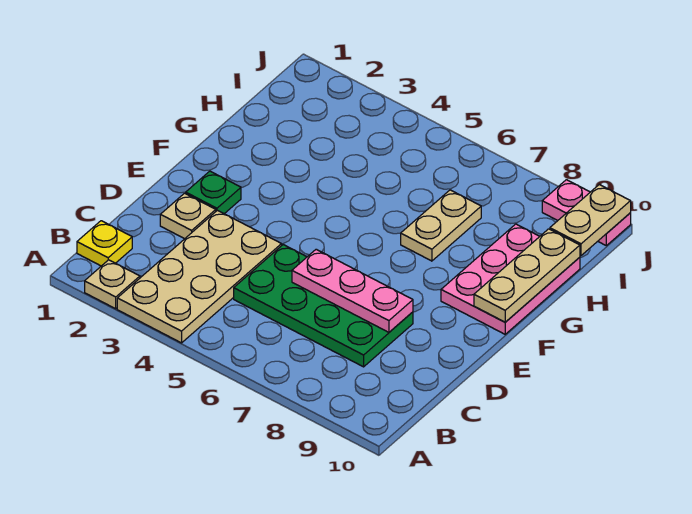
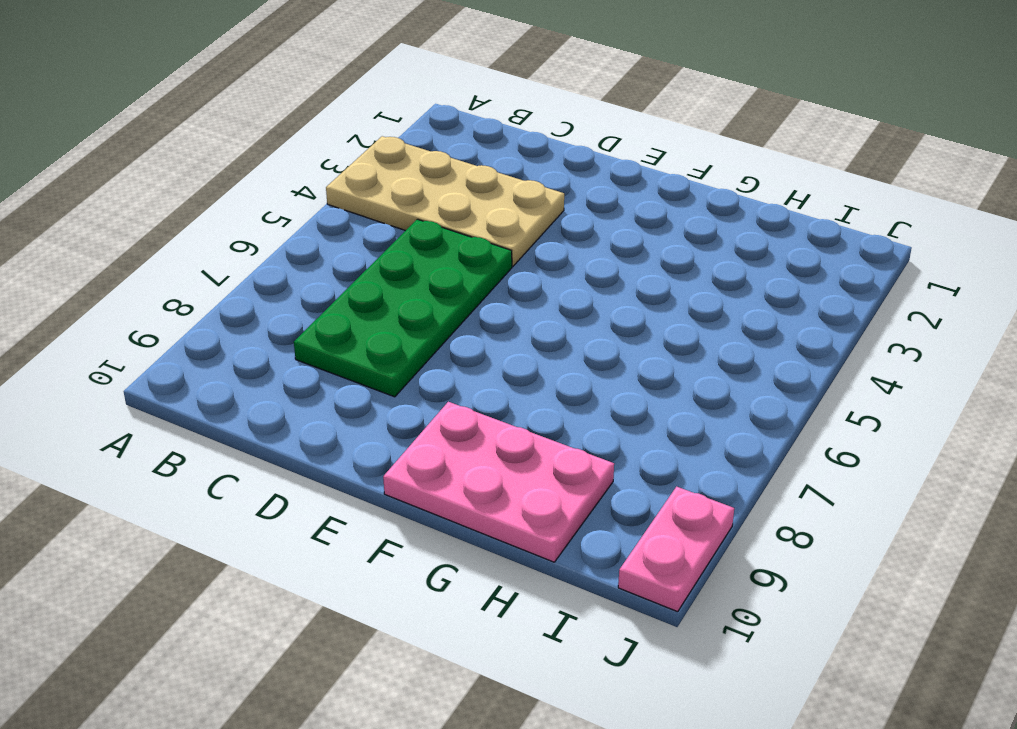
none -> tan plate A2 level 1
none -> yellow plate B1 level 1
none -> tan plate D2 level 1

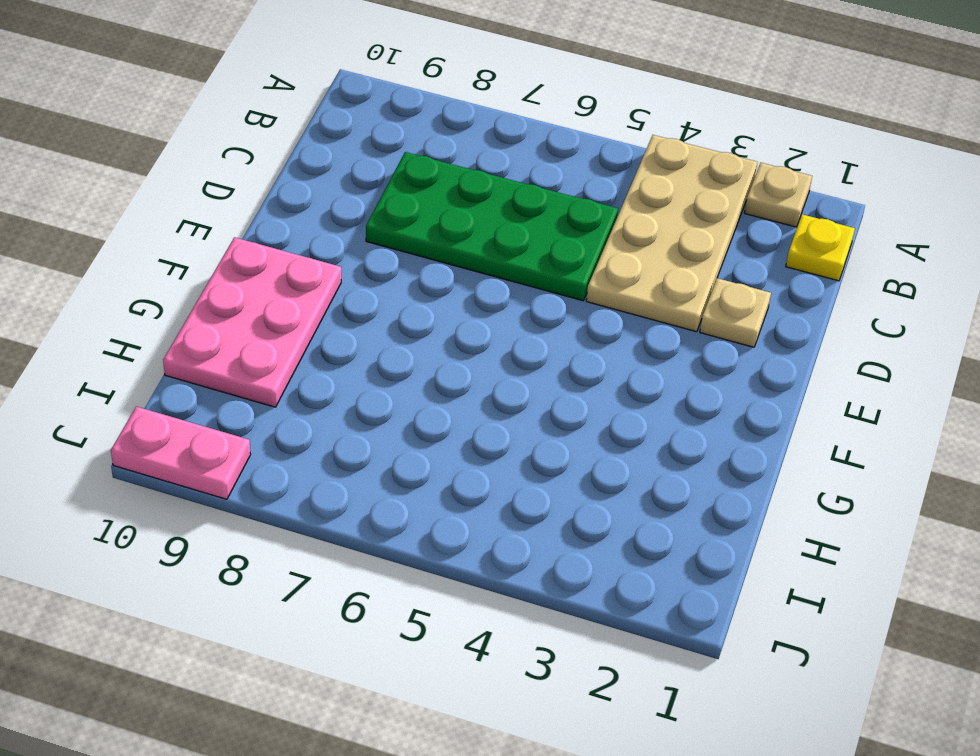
none -> green plate E2 level 1
none -> tan plate G7:H7 level 1
none -> pink plate D6:D8 level 2

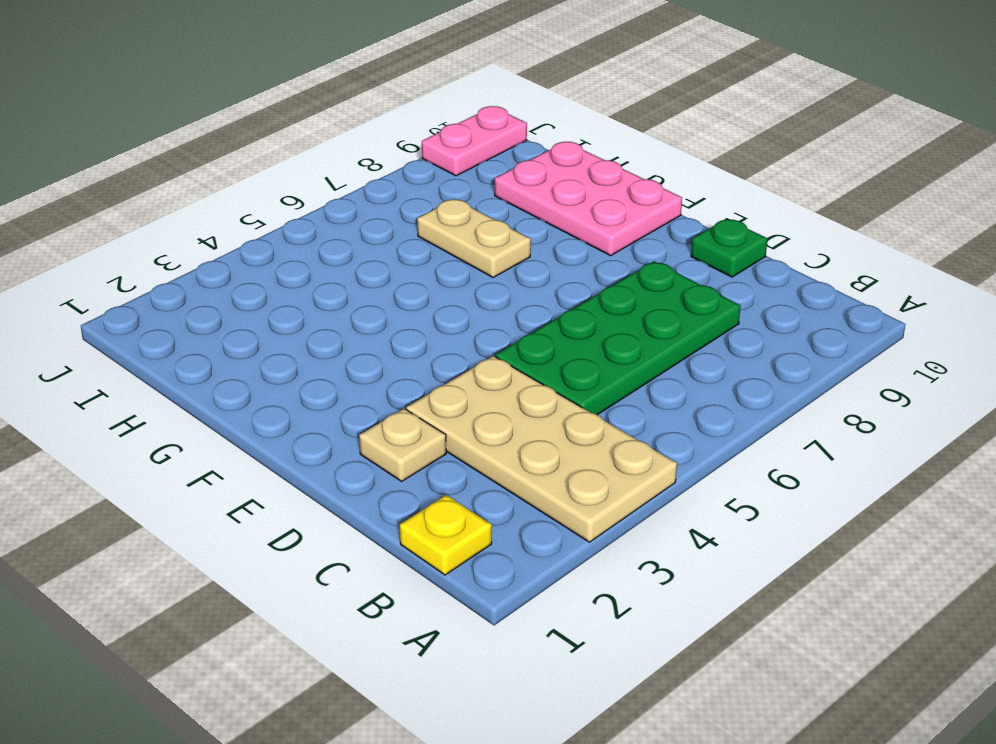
green plate D10 level 1 -> green plate E2 level 1
none -> tan plate A2 level 1
none -> pink plate D6:D8 level 2
none -> tan plate F10:H10 level 2

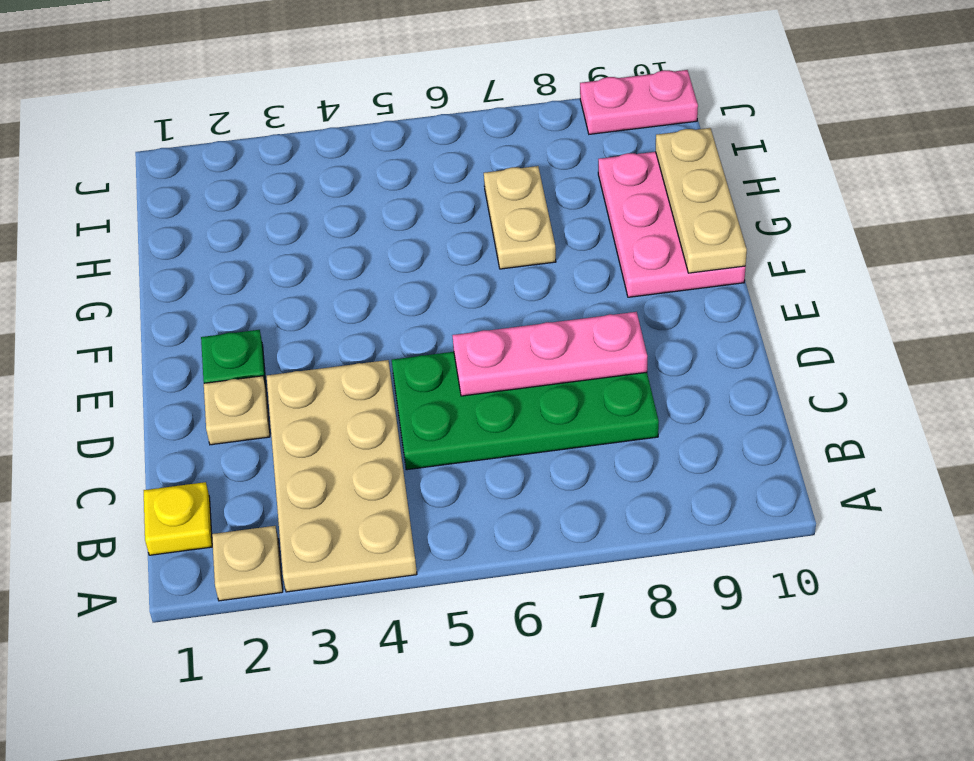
none -> tan plate I10:J10 level 2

::::

- **Your assignment**
Return exactly the lines starting at the line with "none -> yellow plate B1 level 1" and ending at the last line of the listing, both ends included; pictures are to be left out.

- **Written answer**
none -> yellow plate B1 level 1
none -> tan plate D2 level 1

none -> green plate E2 level 1
none -> tan plate G7:H7 level 1
none -> pink plate D6:D8 level 2

green plate D10 level 1 -> green plate E2 level 1
none -> tan plate A2 level 1
none -> pink plate D6:D8 level 2
none -> tan plate F10:H10 level 2

none -> tan plate I10:J10 level 2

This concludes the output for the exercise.